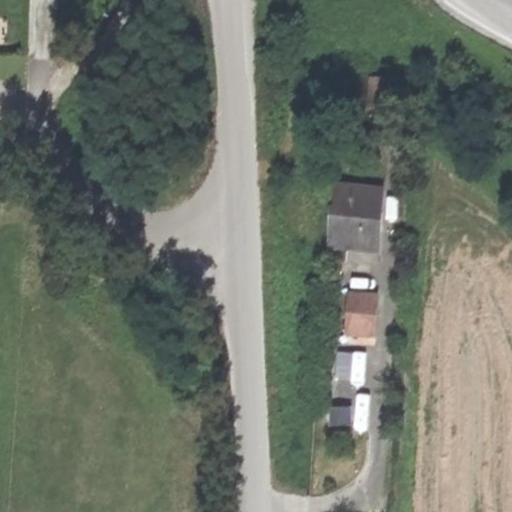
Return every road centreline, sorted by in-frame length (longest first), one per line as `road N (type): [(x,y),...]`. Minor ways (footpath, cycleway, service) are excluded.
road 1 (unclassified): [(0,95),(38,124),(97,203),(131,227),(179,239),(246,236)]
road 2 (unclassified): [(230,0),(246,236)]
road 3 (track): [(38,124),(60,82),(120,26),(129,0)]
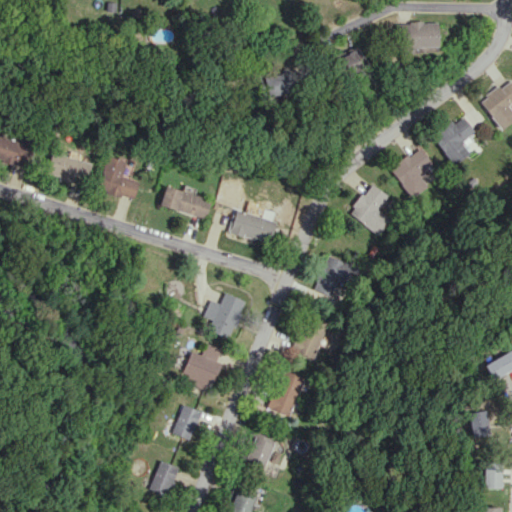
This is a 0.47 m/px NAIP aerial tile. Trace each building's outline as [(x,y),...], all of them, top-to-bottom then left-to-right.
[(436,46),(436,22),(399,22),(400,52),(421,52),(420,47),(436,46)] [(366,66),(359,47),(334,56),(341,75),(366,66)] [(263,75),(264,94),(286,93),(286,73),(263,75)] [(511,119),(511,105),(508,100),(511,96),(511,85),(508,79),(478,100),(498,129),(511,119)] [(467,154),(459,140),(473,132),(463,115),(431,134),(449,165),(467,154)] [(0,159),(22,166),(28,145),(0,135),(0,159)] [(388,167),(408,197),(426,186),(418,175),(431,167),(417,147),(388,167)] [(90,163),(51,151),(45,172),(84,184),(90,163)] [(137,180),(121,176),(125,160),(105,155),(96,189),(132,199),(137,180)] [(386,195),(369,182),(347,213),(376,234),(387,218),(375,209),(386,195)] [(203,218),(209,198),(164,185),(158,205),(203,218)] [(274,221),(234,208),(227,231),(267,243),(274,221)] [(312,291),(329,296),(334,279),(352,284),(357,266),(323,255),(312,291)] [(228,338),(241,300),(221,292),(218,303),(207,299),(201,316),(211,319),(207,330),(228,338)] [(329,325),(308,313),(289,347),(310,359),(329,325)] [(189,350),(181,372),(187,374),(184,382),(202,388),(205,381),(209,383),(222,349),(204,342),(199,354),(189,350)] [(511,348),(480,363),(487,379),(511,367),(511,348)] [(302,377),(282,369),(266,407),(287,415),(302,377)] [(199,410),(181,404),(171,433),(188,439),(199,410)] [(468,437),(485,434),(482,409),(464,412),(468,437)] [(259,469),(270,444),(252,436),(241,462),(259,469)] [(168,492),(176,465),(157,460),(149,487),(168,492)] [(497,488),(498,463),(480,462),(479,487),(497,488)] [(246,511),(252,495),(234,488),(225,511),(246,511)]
*-*-*
REQUIRED TASK: Format the lines of the records above as a numbered list, beginning at the start of the records and ending with the line that contains "road 3 (track): [(38,124),(60,82),(120,26),(129,0)]", both ends included. Omit blank lines and leave the pictures out.

FULL OUTPUT:
1. Return every road centreline, sorted by in-frame length (longest first), one per line as `road N (type): [(x,y),...]`. Minor ways (footpath, cycleway, service) are excluded.
2. road 1 (unclassified): [(0,95),(38,124),(97,203),(131,227),(179,239),(246,236)]
3. road 2 (unclassified): [(230,0),(246,236)]
4. road 3 (track): [(38,124),(60,82),(120,26),(129,0)]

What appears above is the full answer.